**Data for this task:**
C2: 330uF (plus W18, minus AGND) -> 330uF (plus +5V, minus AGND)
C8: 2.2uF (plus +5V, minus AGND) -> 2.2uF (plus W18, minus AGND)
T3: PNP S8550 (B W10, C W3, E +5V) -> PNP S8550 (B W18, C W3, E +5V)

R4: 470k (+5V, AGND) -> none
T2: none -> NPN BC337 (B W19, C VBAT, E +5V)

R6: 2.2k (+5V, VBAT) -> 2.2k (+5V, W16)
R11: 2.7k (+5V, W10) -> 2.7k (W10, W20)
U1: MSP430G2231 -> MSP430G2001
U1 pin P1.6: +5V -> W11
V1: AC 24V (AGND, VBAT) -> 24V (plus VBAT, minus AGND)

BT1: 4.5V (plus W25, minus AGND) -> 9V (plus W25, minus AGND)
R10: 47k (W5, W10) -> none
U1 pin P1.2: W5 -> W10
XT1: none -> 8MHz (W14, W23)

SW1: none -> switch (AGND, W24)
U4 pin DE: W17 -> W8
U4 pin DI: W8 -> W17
--
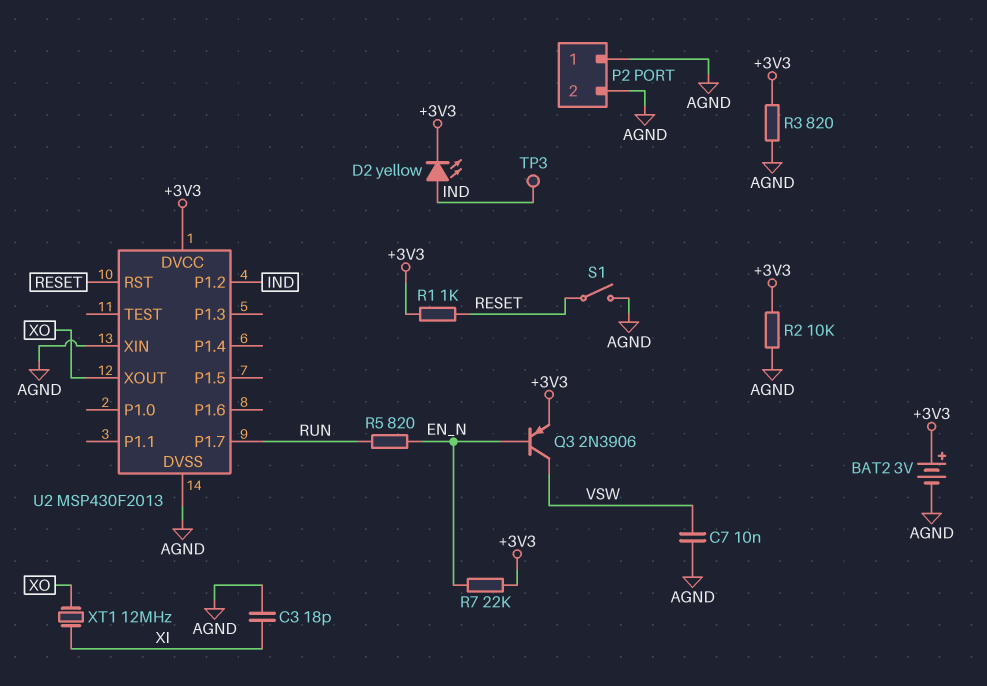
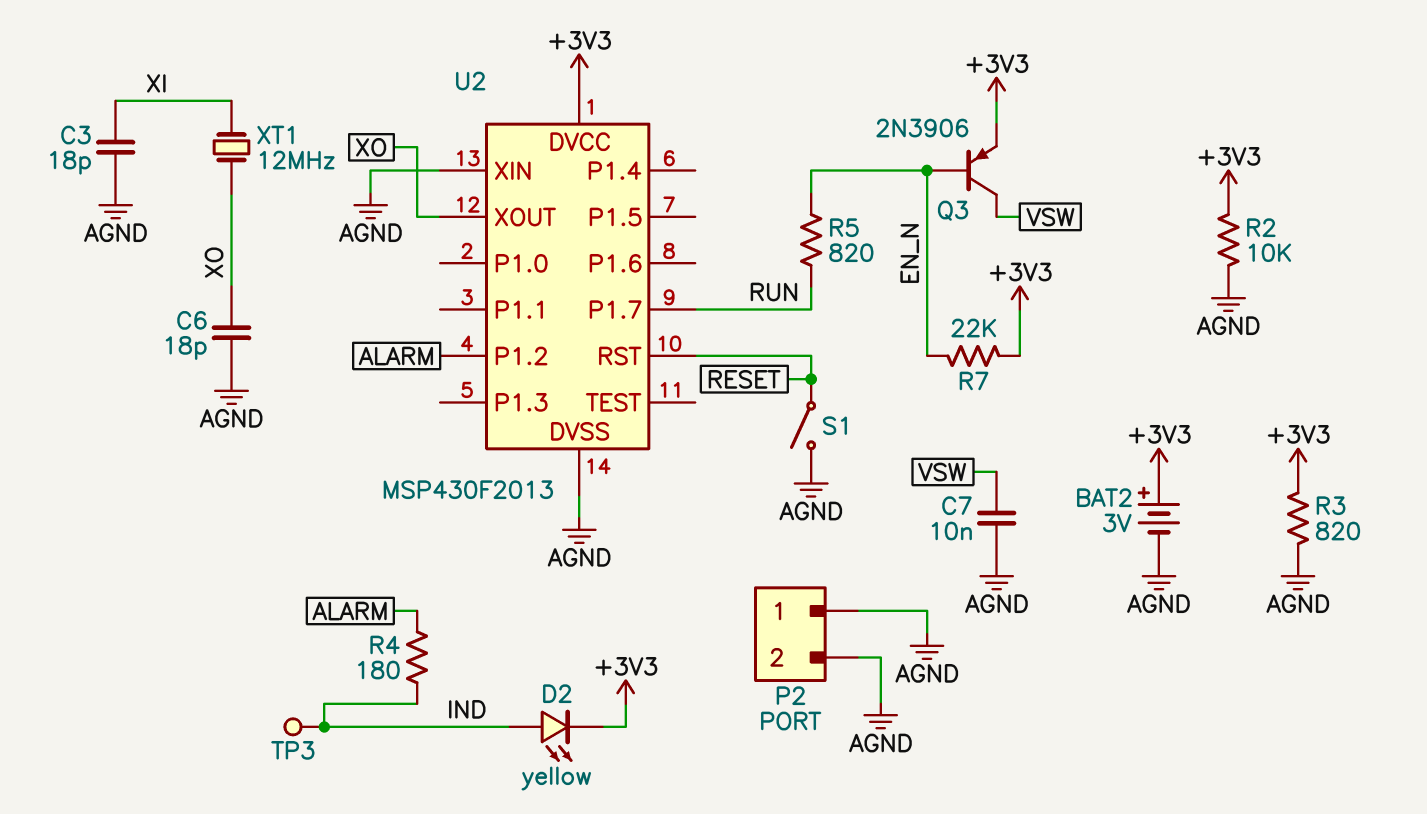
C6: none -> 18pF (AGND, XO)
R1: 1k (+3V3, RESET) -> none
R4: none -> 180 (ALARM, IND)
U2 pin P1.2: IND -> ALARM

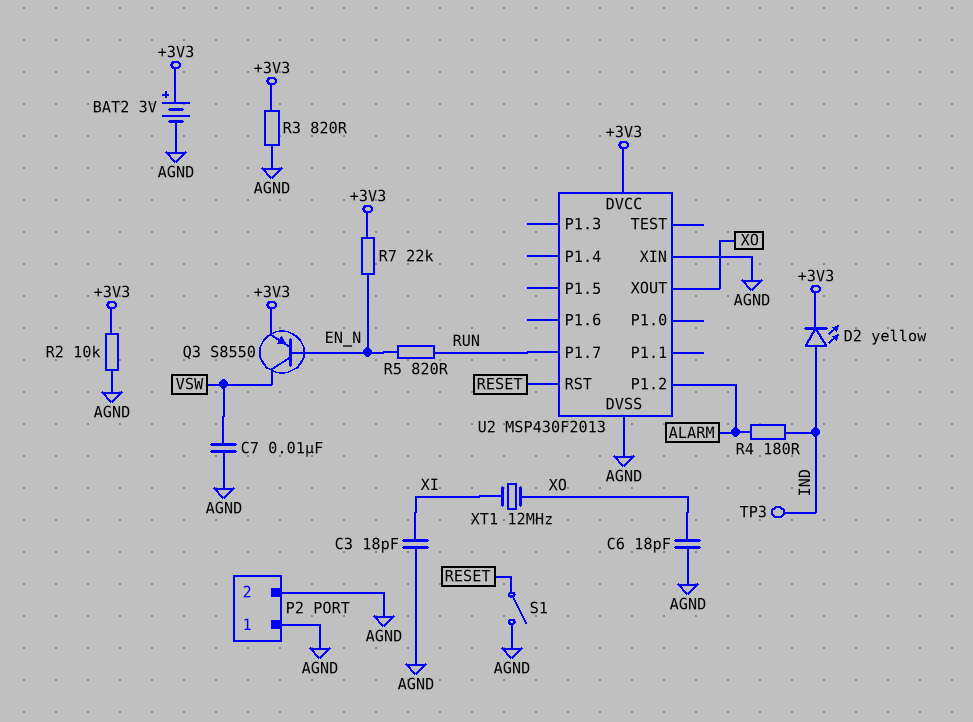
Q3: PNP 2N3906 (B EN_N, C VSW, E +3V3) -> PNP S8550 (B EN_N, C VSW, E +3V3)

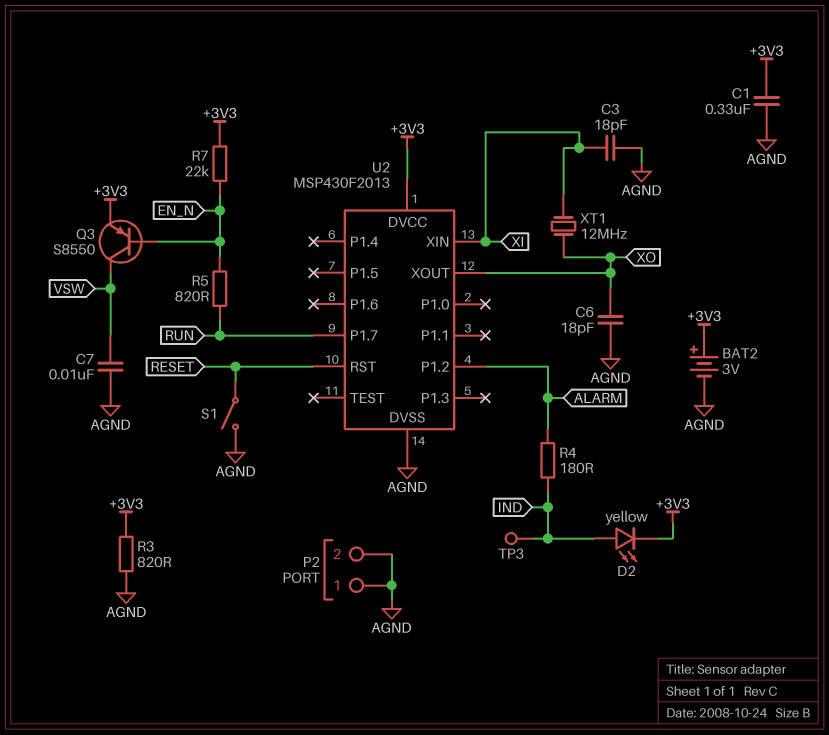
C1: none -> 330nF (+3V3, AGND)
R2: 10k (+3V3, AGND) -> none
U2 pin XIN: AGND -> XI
...
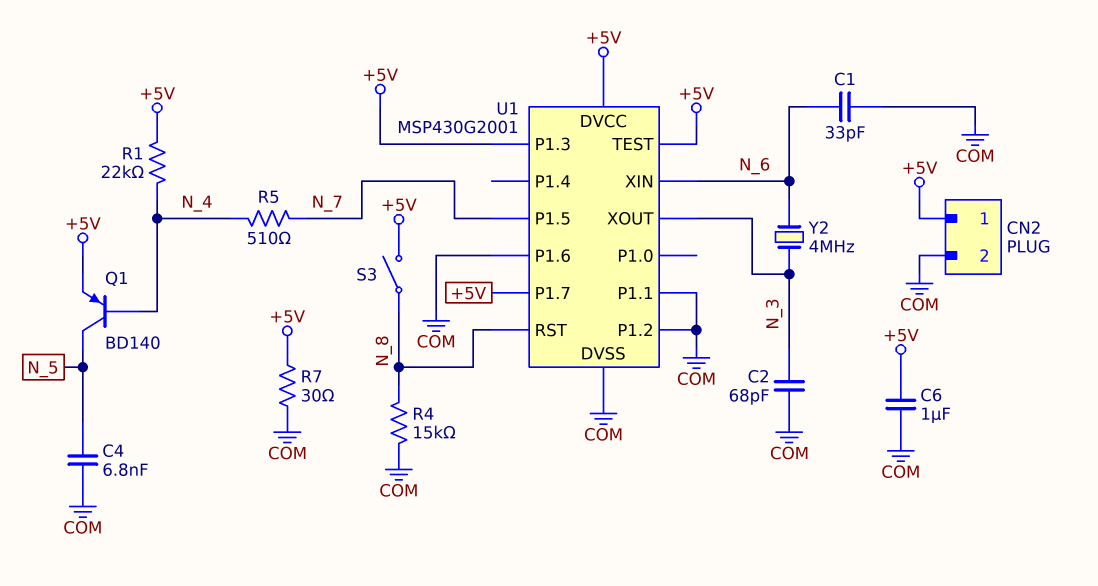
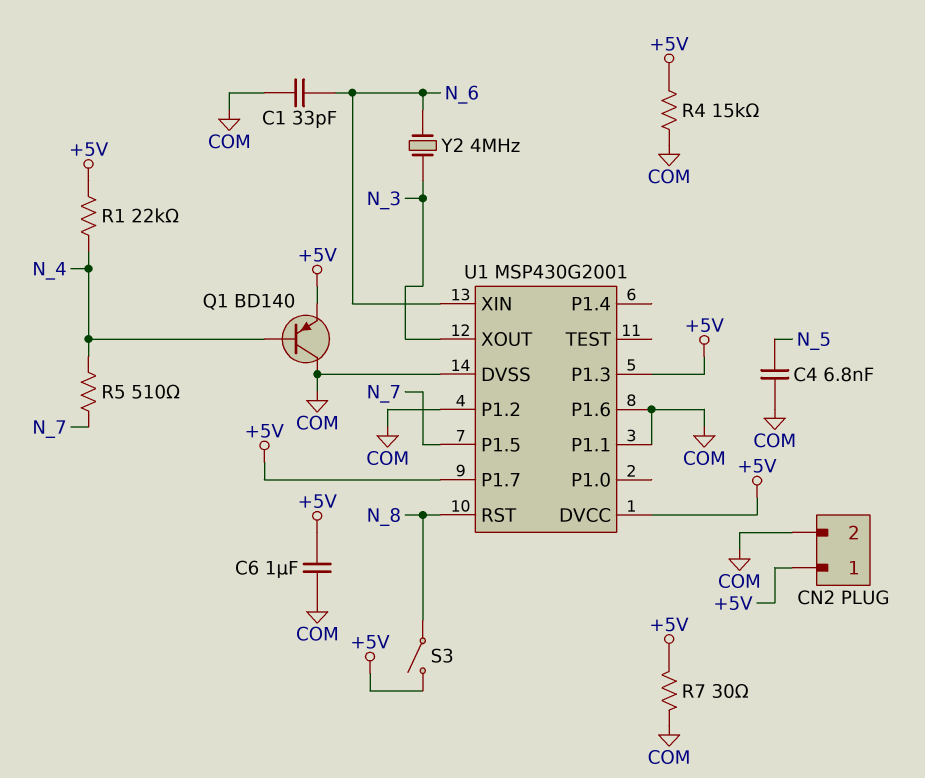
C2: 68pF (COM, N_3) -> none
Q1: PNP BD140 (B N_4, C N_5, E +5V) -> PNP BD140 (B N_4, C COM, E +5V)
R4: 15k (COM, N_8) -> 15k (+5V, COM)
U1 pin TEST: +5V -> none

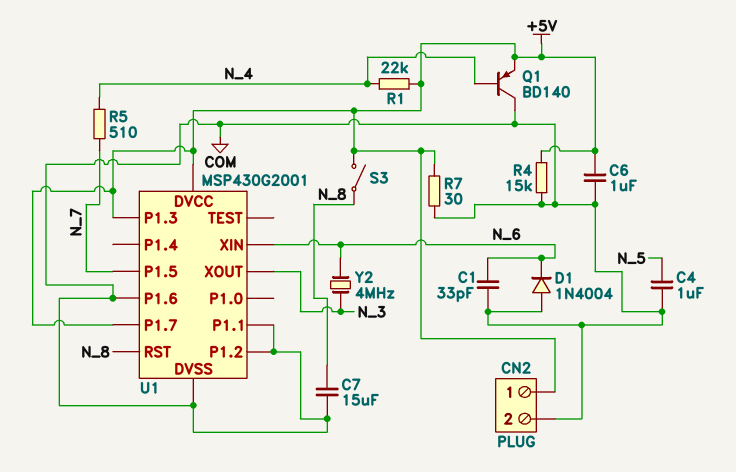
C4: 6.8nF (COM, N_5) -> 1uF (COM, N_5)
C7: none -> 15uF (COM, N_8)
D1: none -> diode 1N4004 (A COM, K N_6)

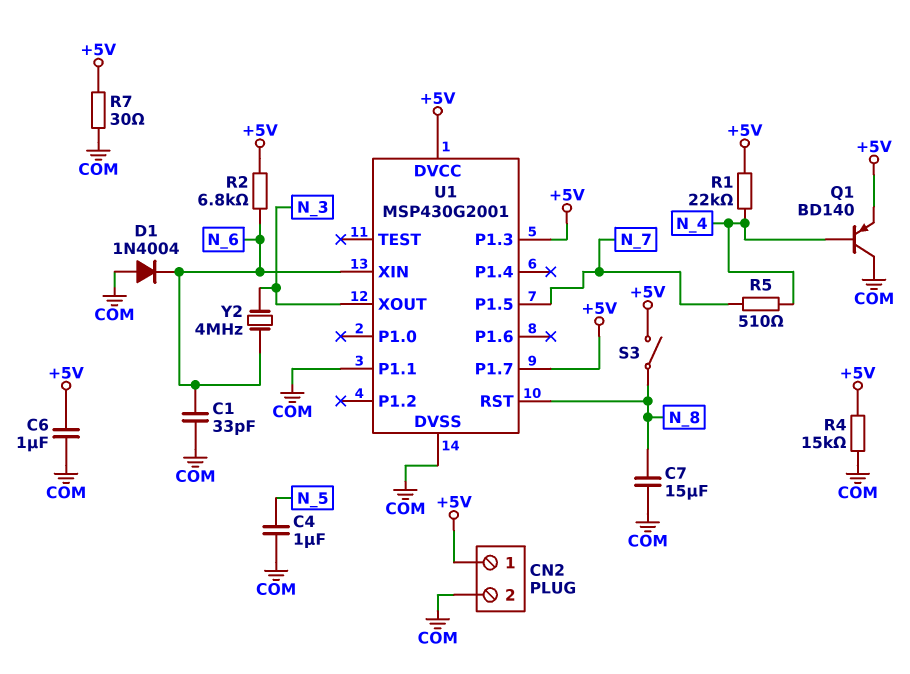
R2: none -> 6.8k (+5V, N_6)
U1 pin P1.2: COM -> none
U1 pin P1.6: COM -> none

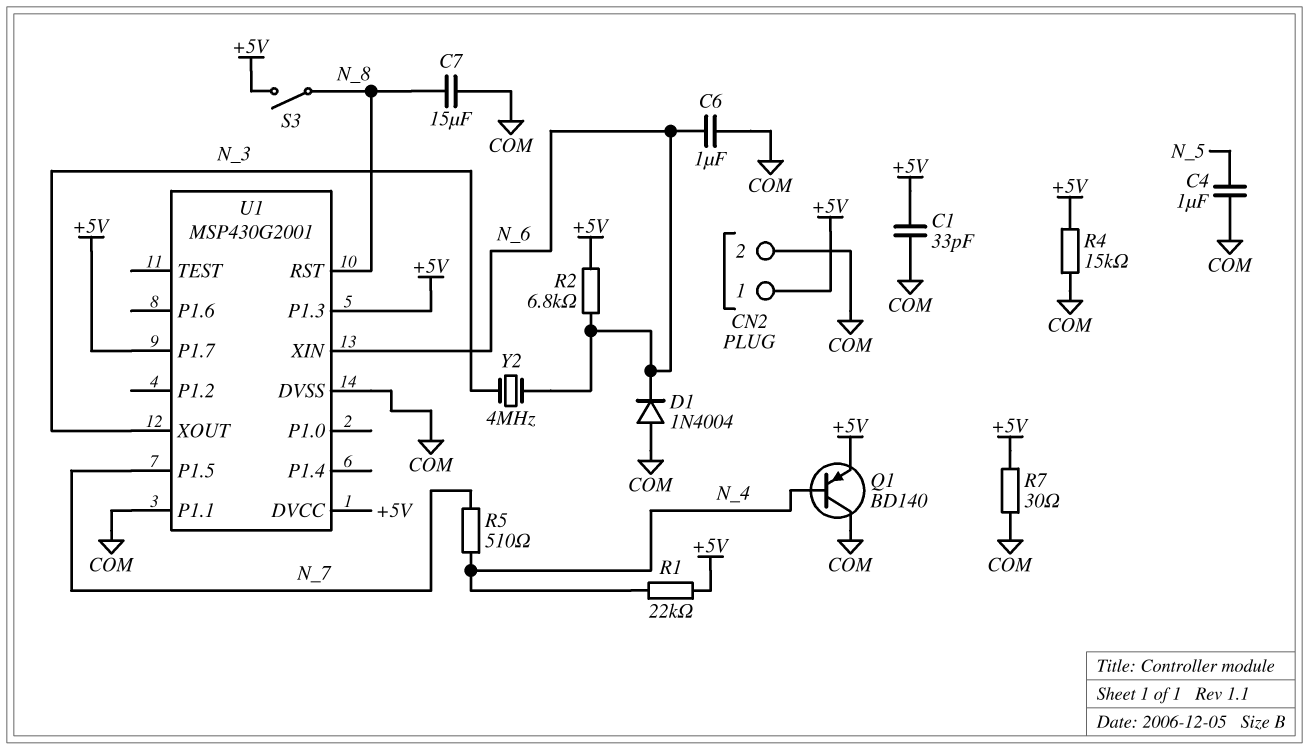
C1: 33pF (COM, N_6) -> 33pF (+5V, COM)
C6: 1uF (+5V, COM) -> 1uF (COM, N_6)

**Problem statement:** Among the entries above, find the line with "U1 pin TEST: +5V -> none" and repeat exactly from there through the line with "C6: 1uF (+5V, COM) -> 1uF (COM, N_6)", leaving out the pictures.

**Answer space:**
U1 pin TEST: +5V -> none

C4: 6.8nF (COM, N_5) -> 1uF (COM, N_5)
C7: none -> 15uF (COM, N_8)
D1: none -> diode 1N4004 (A COM, K N_6)

R2: none -> 6.8k (+5V, N_6)
U1 pin P1.2: COM -> none
U1 pin P1.6: COM -> none

C1: 33pF (COM, N_6) -> 33pF (+5V, COM)
C6: 1uF (+5V, COM) -> 1uF (COM, N_6)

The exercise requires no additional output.